#### INSTRUCTIONS TO FOLLOW
From the entries below, print exactly the span beginning with the line holding "Monthly: [296,726,335,756] ->" and ending with the line holding "Inès: [149,157,179,181] ->", endpoints included, and skip any pictures.

(Coordinate change listings)
= Beginning of Section =

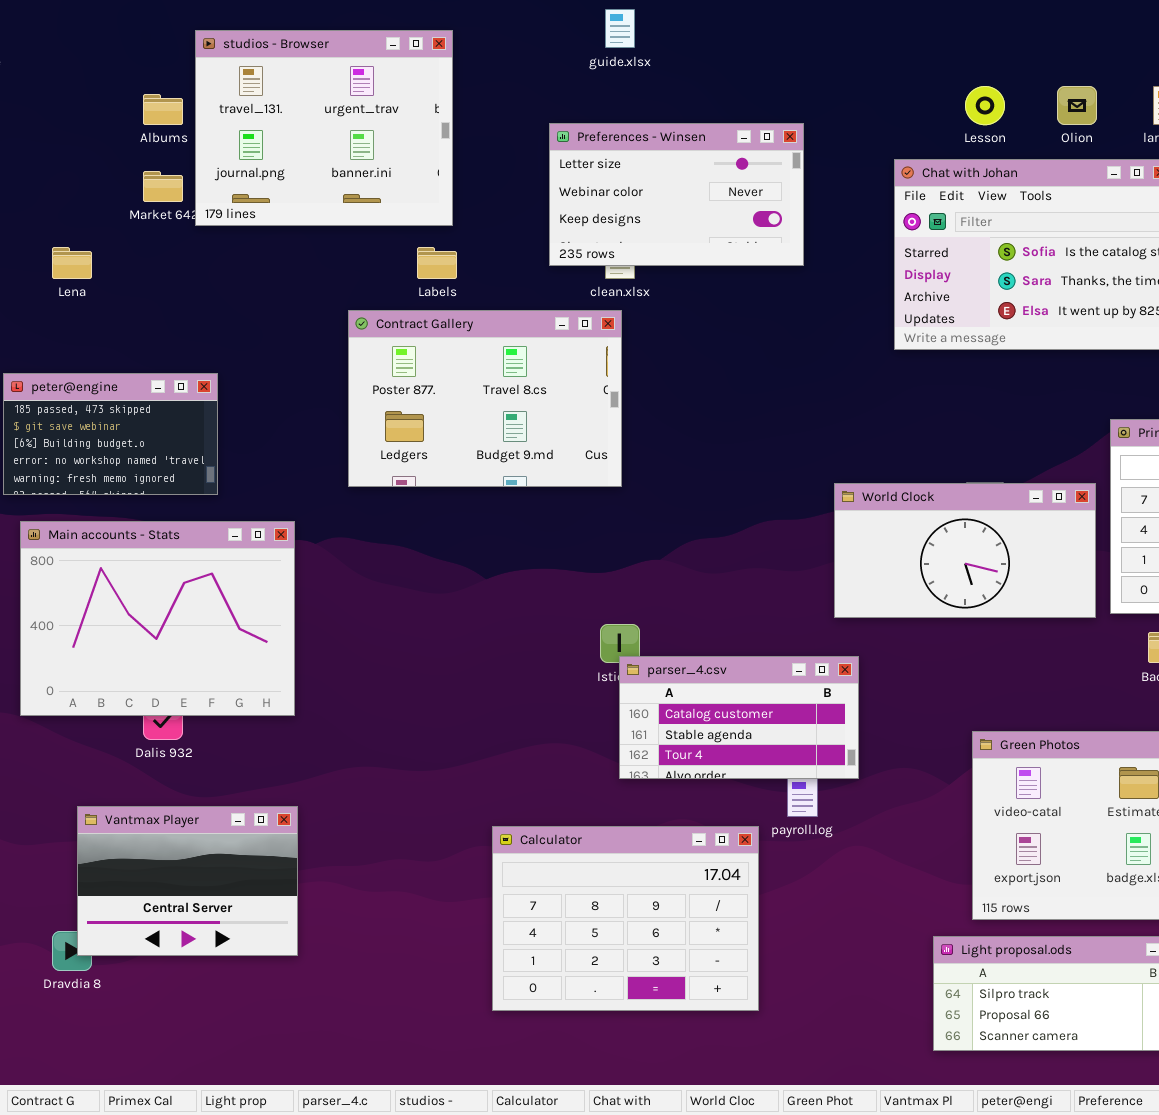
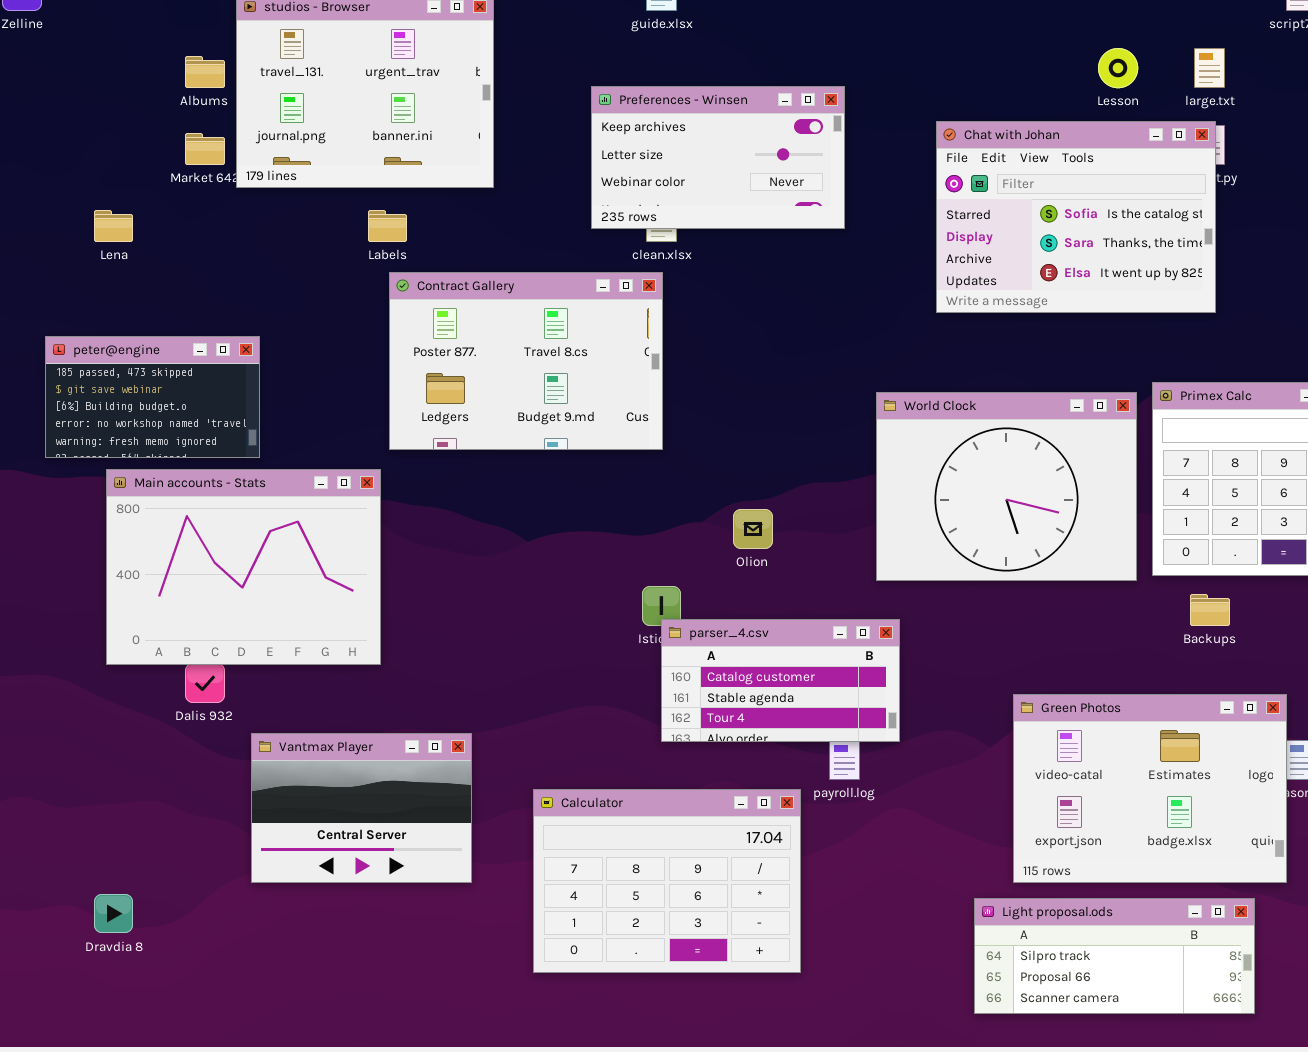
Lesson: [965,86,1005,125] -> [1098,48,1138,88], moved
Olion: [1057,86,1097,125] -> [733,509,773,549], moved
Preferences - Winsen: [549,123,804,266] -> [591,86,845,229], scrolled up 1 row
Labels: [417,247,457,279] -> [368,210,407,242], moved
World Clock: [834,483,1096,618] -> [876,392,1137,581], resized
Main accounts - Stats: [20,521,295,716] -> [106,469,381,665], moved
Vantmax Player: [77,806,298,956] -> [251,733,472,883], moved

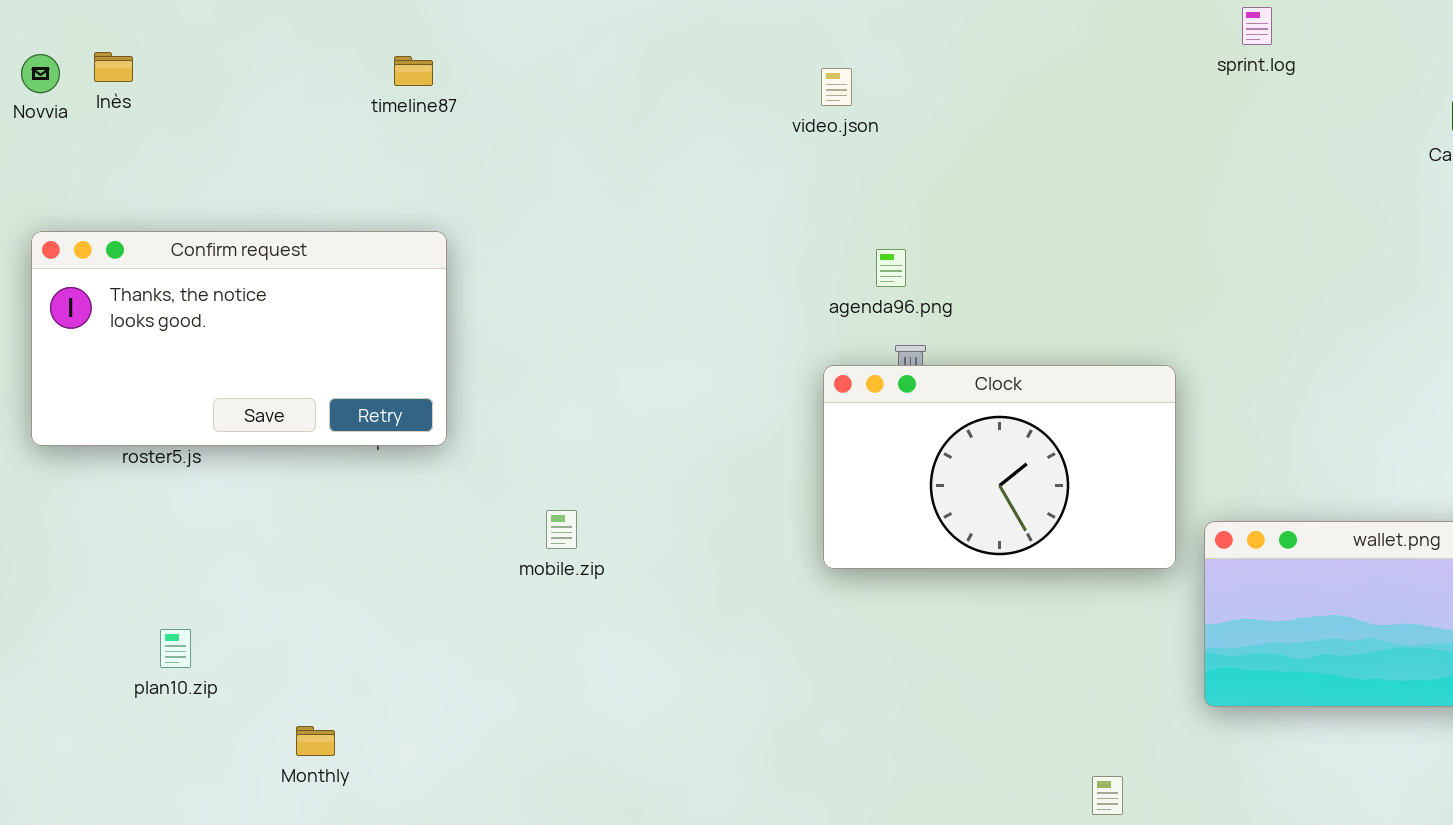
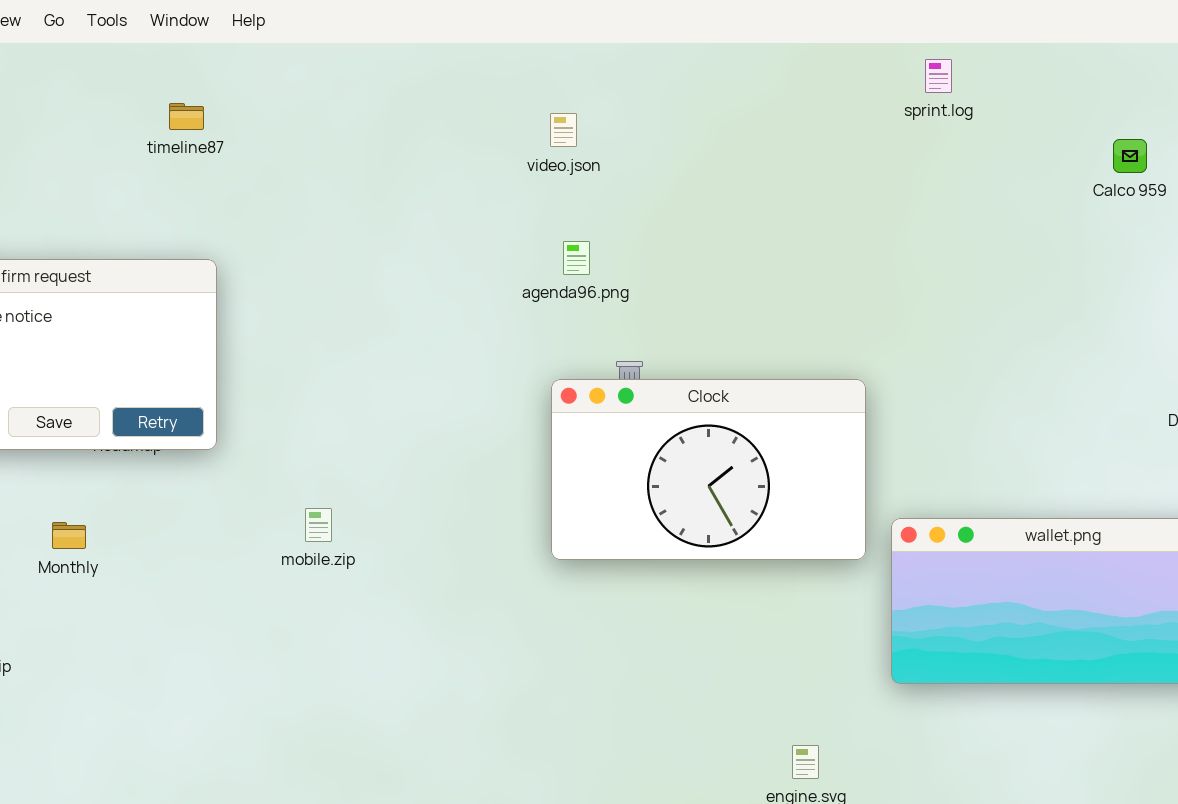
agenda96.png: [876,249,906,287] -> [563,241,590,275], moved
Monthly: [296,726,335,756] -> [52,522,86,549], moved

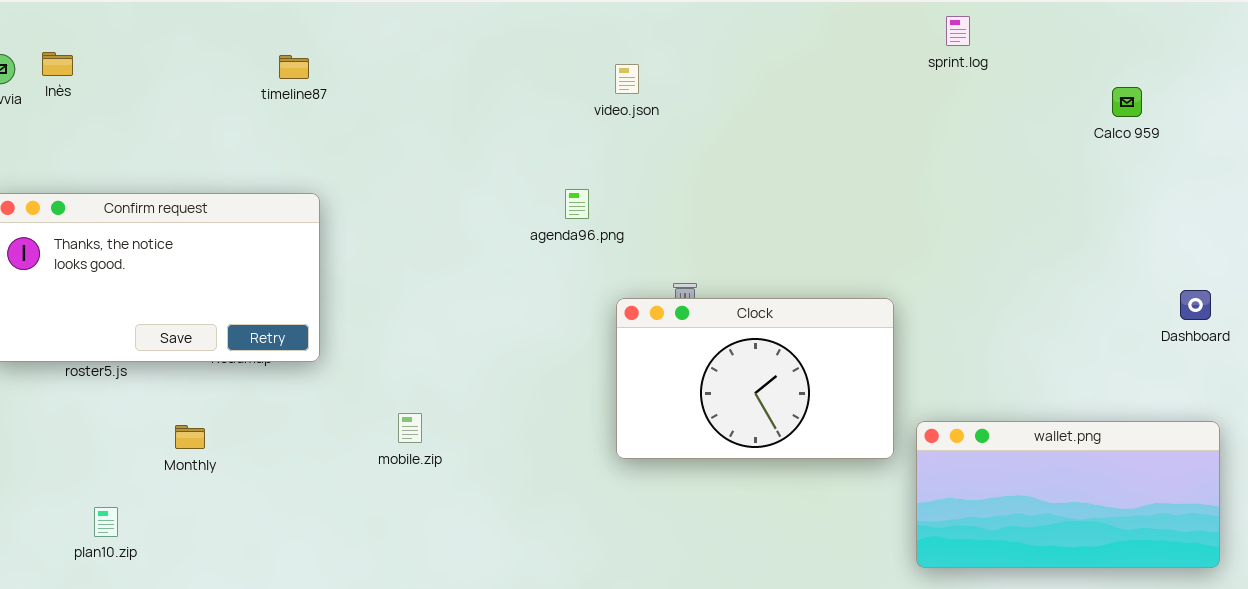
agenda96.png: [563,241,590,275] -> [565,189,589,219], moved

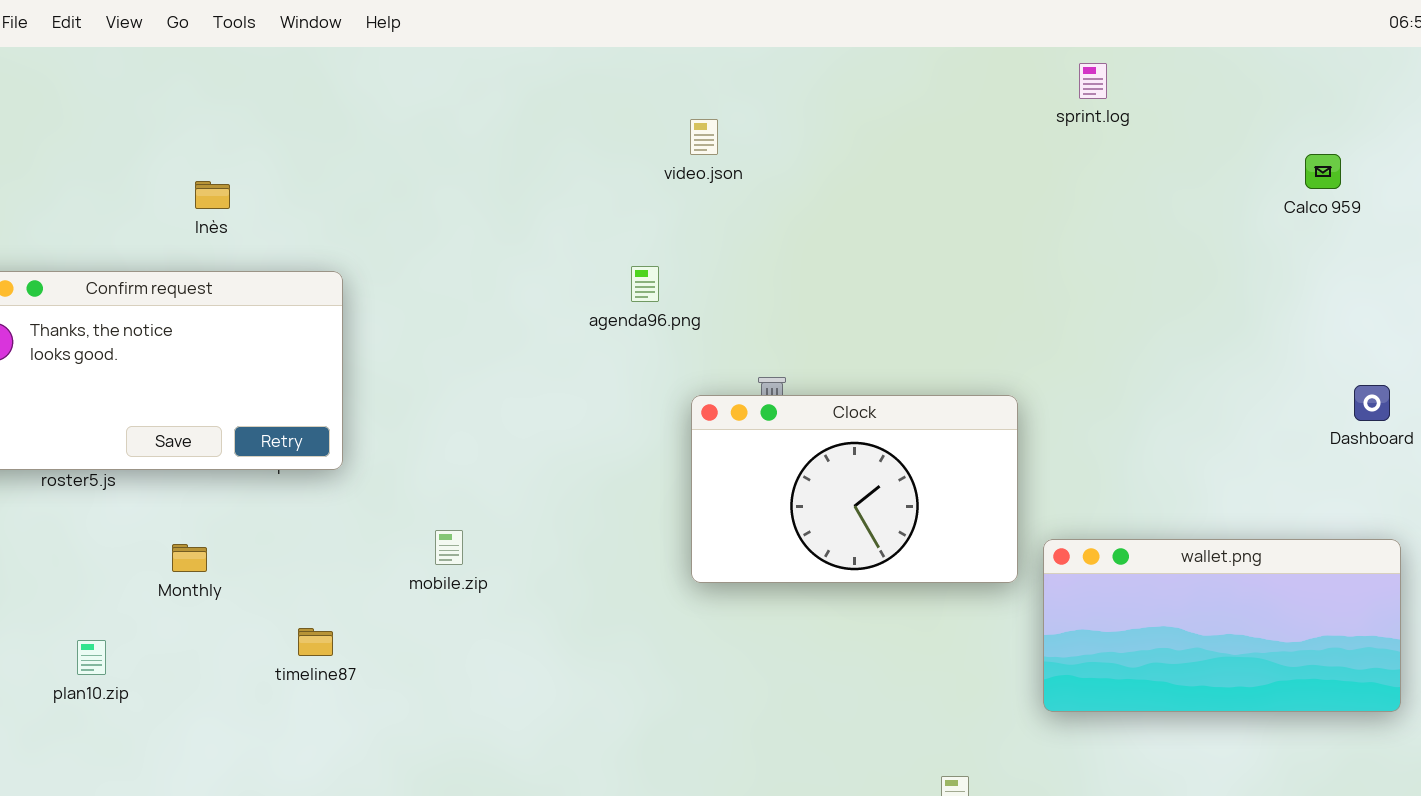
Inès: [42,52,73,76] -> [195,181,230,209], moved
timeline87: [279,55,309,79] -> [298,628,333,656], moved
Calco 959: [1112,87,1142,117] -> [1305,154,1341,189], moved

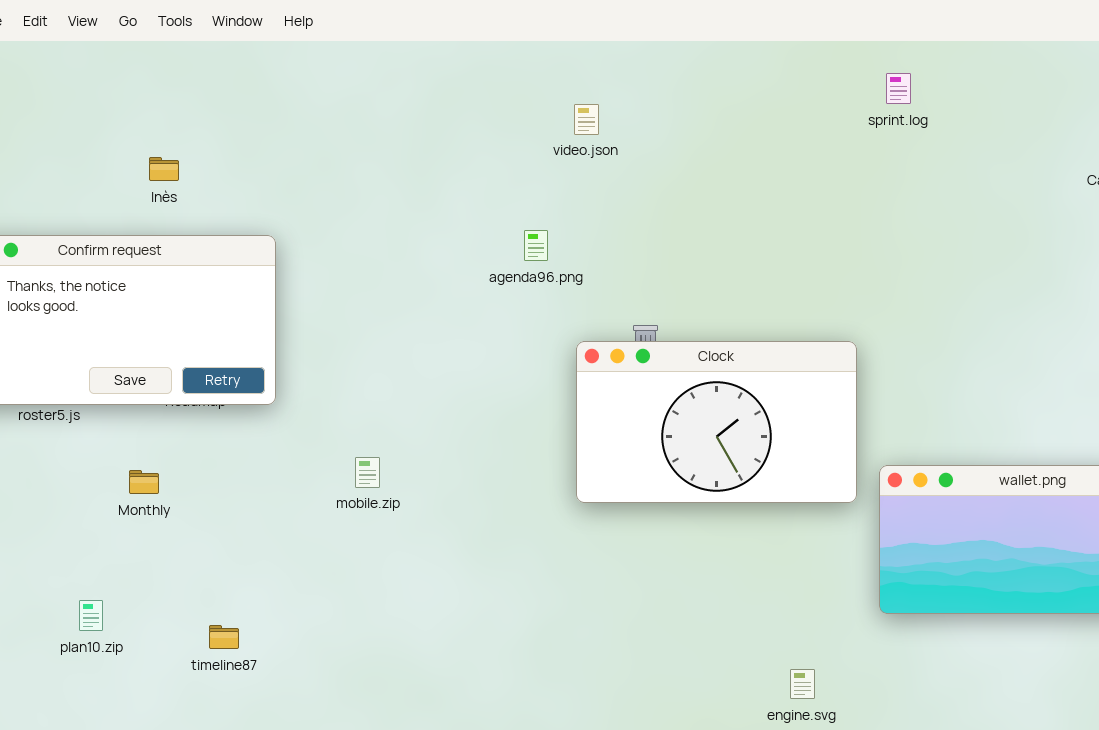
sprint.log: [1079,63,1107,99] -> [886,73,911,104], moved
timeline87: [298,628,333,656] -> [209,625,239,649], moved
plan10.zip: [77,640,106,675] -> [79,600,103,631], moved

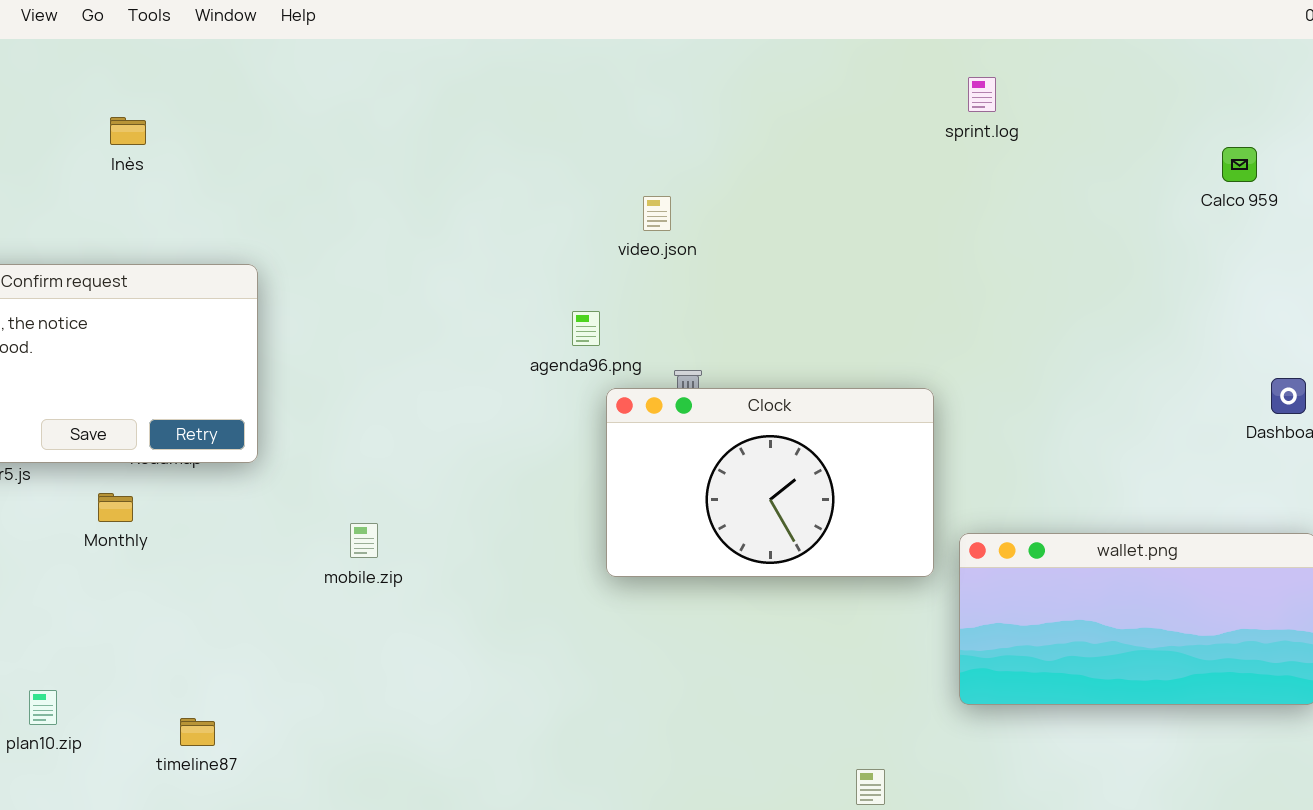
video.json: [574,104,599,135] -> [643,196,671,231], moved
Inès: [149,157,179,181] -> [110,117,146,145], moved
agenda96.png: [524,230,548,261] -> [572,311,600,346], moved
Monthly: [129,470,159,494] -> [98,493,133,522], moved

= End of Section =

#### SOLUTION BELOW
Monthly: [296,726,335,756] -> [52,522,86,549], moved

agenda96.png: [563,241,590,275] -> [565,189,589,219], moved

Inès: [42,52,73,76] -> [195,181,230,209], moved
timeline87: [279,55,309,79] -> [298,628,333,656], moved
Calco 959: [1112,87,1142,117] -> [1305,154,1341,189], moved

sprint.log: [1079,63,1107,99] -> [886,73,911,104], moved
timeline87: [298,628,333,656] -> [209,625,239,649], moved
plan10.zip: [77,640,106,675] -> [79,600,103,631], moved

video.json: [574,104,599,135] -> [643,196,671,231], moved
Inès: [149,157,179,181] -> [110,117,146,145], moved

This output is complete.